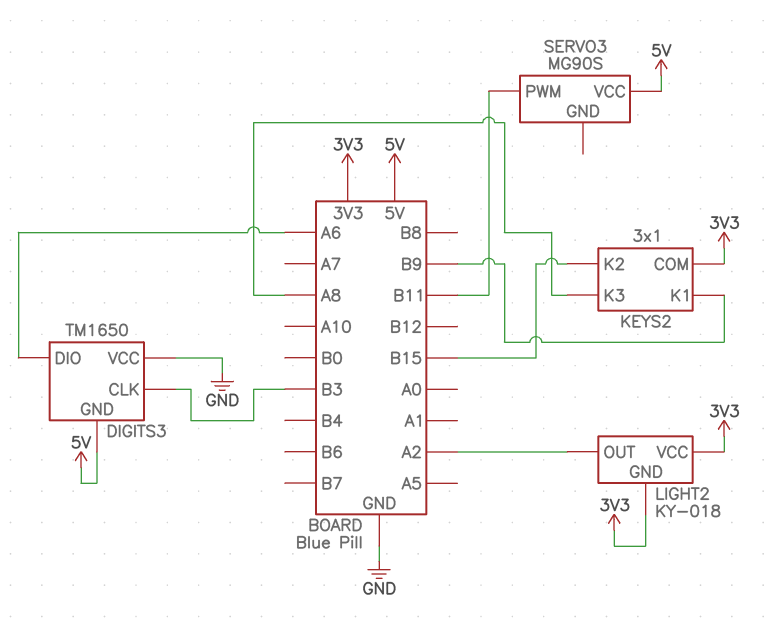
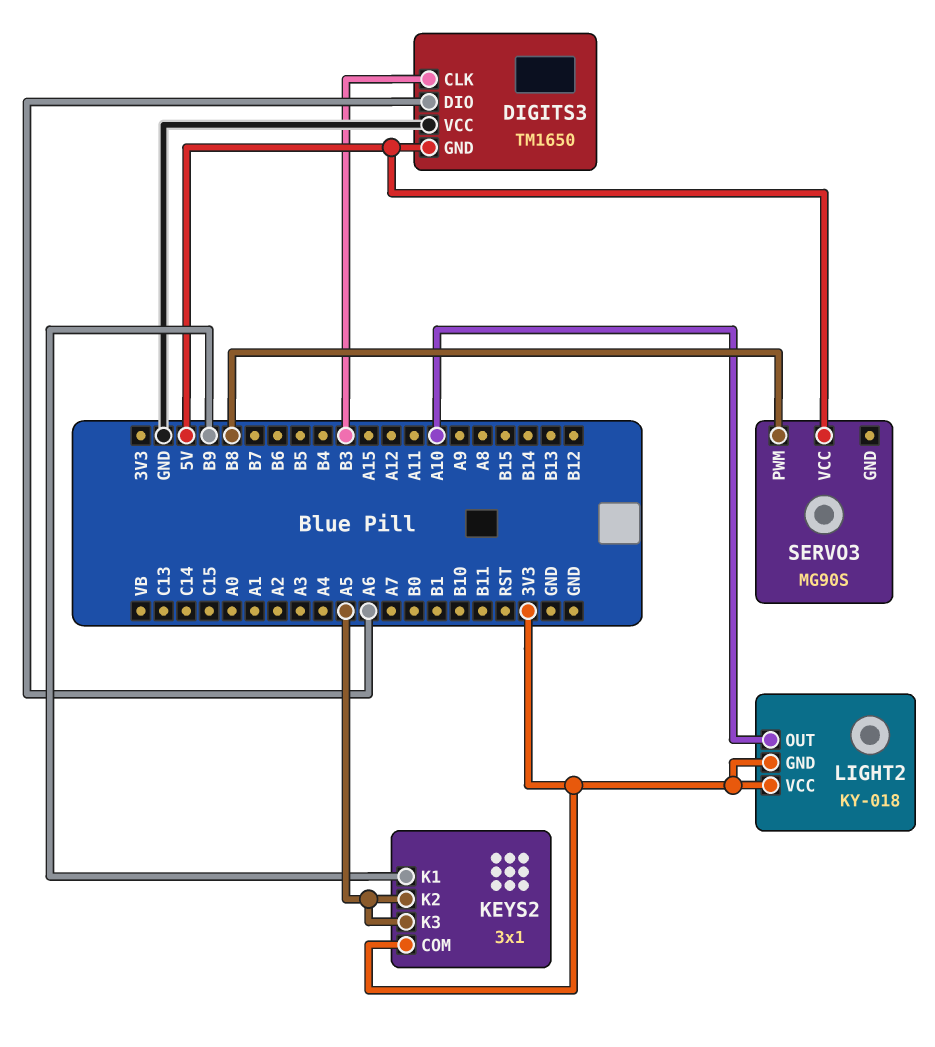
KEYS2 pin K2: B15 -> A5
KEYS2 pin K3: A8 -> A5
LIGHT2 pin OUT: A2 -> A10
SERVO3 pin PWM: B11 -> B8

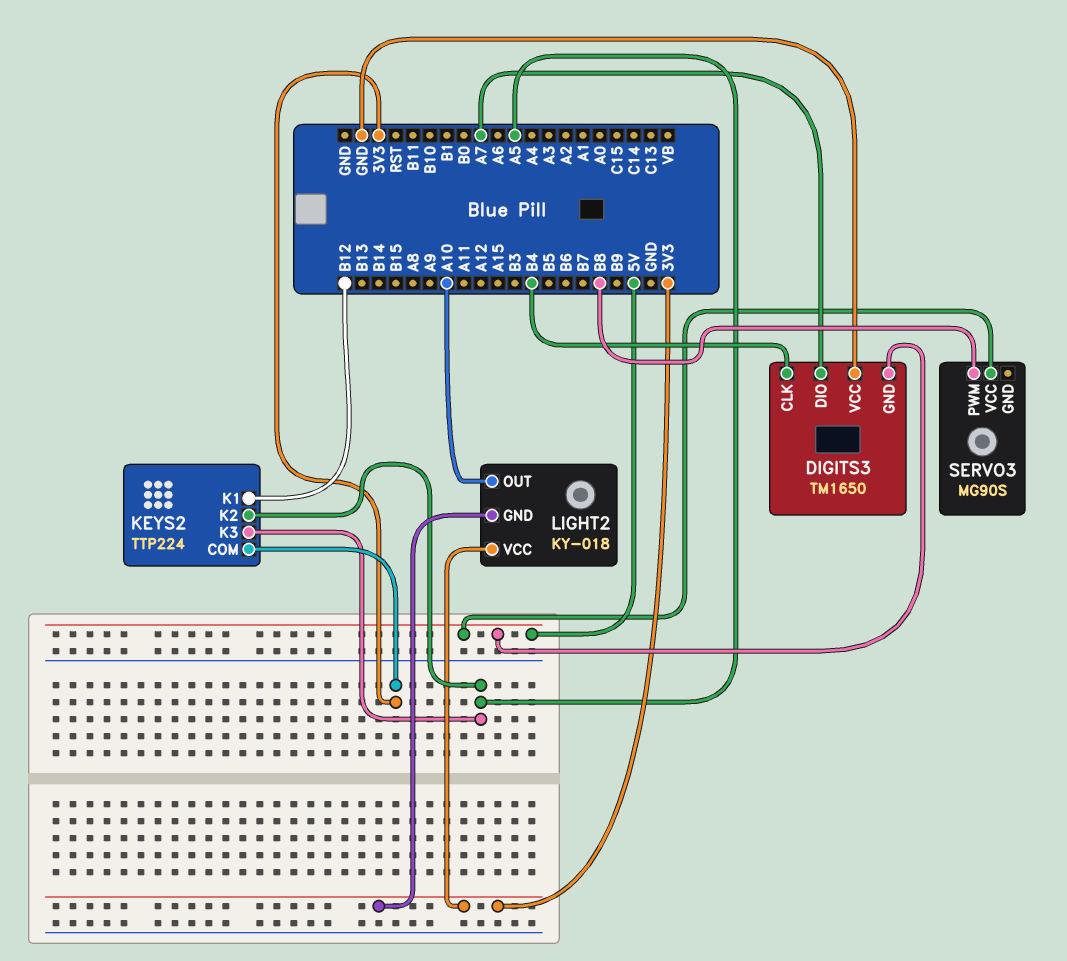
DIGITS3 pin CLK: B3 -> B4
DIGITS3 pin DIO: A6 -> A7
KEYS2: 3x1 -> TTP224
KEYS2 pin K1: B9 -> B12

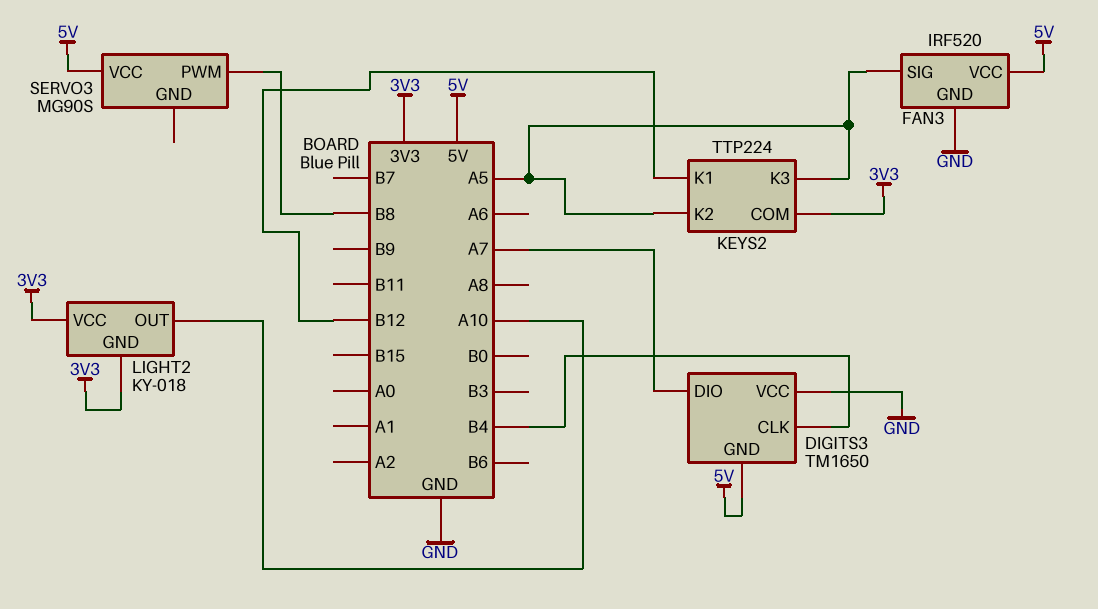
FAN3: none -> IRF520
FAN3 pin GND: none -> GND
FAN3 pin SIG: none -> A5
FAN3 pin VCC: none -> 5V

*Work request:*
With the pictures set aside, return each line of the listing exactly as given.

*Your response:*
KEYS2 pin K2: B15 -> A5
KEYS2 pin K3: A8 -> A5
LIGHT2 pin OUT: A2 -> A10
SERVO3 pin PWM: B11 -> B8

DIGITS3 pin CLK: B3 -> B4
DIGITS3 pin DIO: A6 -> A7
KEYS2: 3x1 -> TTP224
KEYS2 pin K1: B9 -> B12

FAN3: none -> IRF520
FAN3 pin GND: none -> GND
FAN3 pin SIG: none -> A5
FAN3 pin VCC: none -> 5V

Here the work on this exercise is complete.